## Work to complete
All entries below are to be written out again exactly, but no picture is to be copied.

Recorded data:

+--

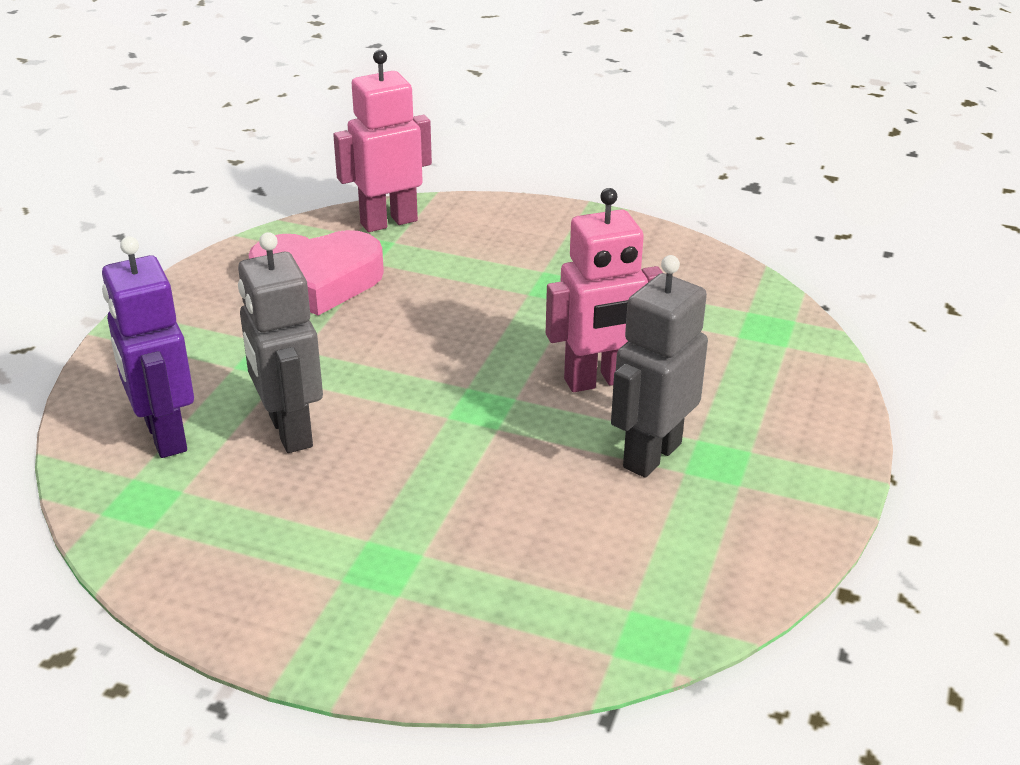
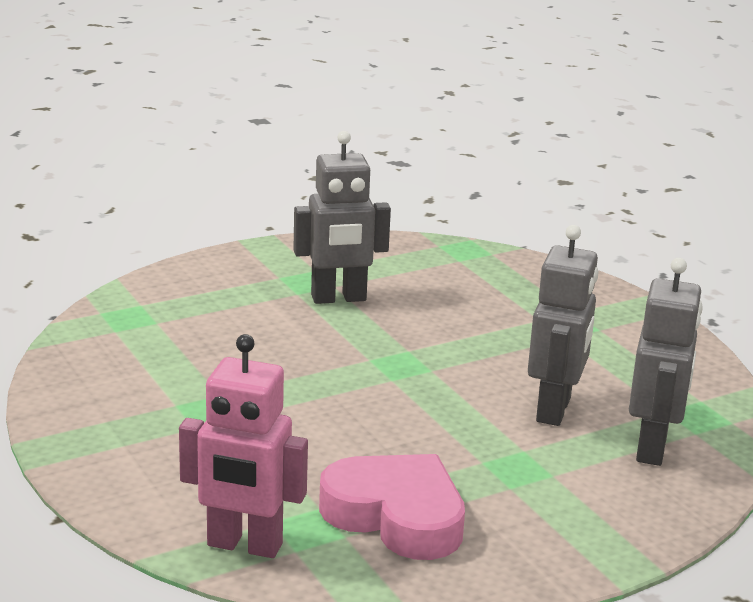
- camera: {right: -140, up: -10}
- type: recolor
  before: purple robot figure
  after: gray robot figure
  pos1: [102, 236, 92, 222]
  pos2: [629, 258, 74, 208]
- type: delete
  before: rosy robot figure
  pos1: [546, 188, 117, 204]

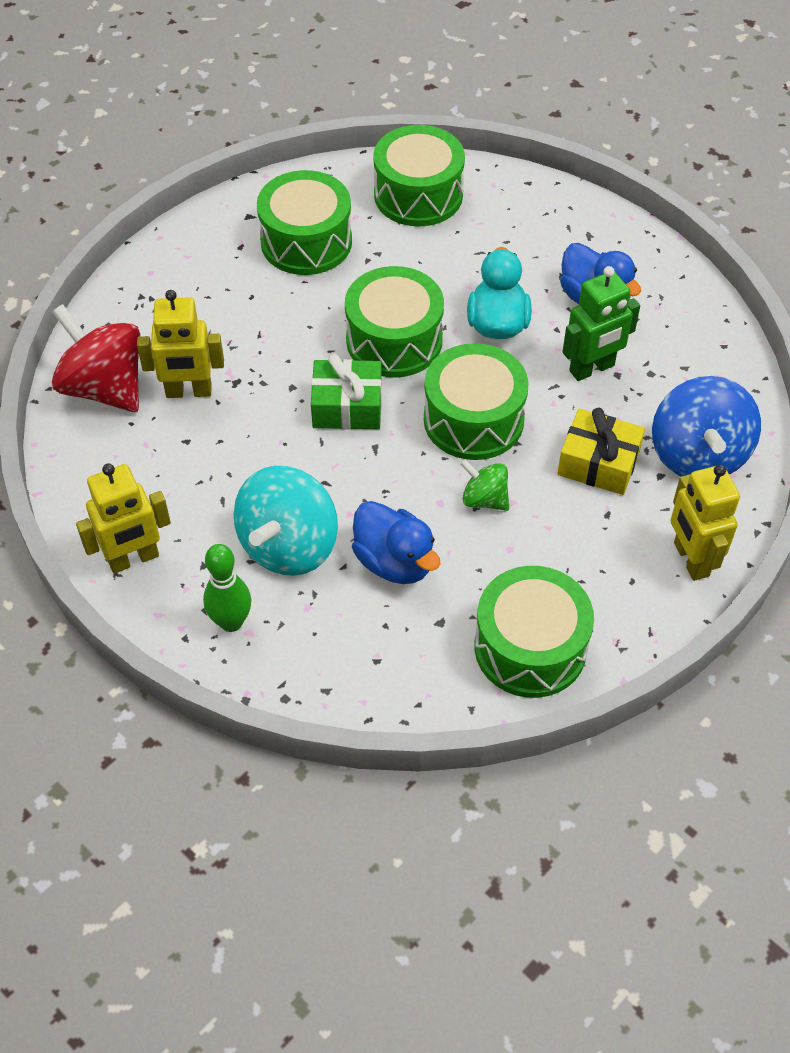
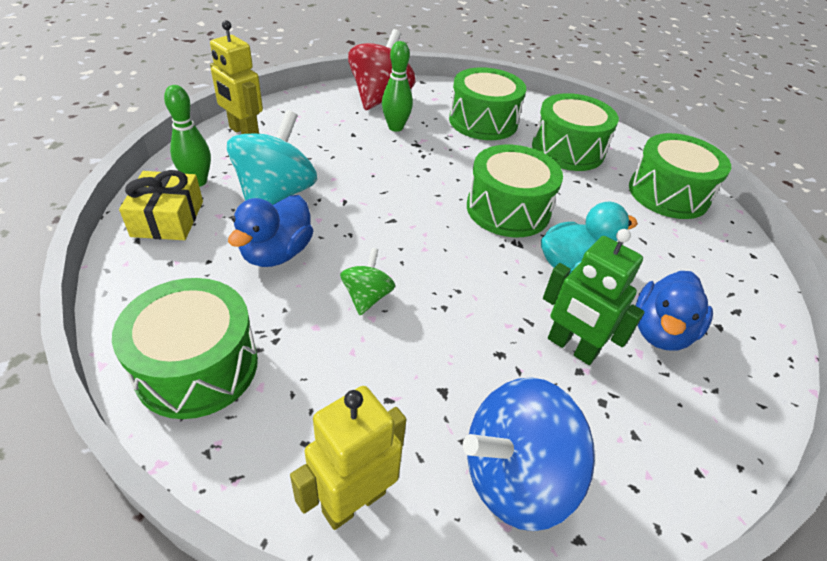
- camera: {right: 65, up: -10}
- type: move
  before: bright yellow wrapped gift
  pos1: [557, 408, 88, 87]
  pos2: [119, 170, 84, 70]
- type: rotate
  before: teal toy top
  pos1: [234, 466, 104, 110]
  pos2: [227, 110, 90, 95]
  turn: 105
- type: replace
  before: bright yellow robot figure
  after: leaf-green skittle
  pos1: [137, 290, 87, 108]
  pos2: [382, 41, 31, 91]
- type: move
  before: leaf-green drum
  pos1: [424, 343, 105, 117]
  pos2: [449, 67, 77, 73]
- type: delete
  before: leaf-green wrapped gift
  pos1: [311, 354, 71, 75]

+--

## Result of the task
- camera: {right: -140, up: -10}
- type: recolor
  before: purple robot figure
  after: gray robot figure
  pos1: [102, 236, 92, 222]
  pos2: [629, 258, 74, 208]
- type: delete
  before: rosy robot figure
  pos1: [546, 188, 117, 204]

- camera: {right: 65, up: -10}
- type: move
  before: bright yellow wrapped gift
  pos1: [557, 408, 88, 87]
  pos2: [119, 170, 84, 70]
- type: rotate
  before: teal toy top
  pos1: [234, 466, 104, 110]
  pos2: [227, 110, 90, 95]
  turn: 105
- type: replace
  before: bright yellow robot figure
  after: leaf-green skittle
  pos1: [137, 290, 87, 108]
  pos2: [382, 41, 31, 91]
- type: move
  before: leaf-green drum
  pos1: [424, 343, 105, 117]
  pos2: [449, 67, 77, 73]
- type: delete
  before: leaf-green wrapped gift
  pos1: [311, 354, 71, 75]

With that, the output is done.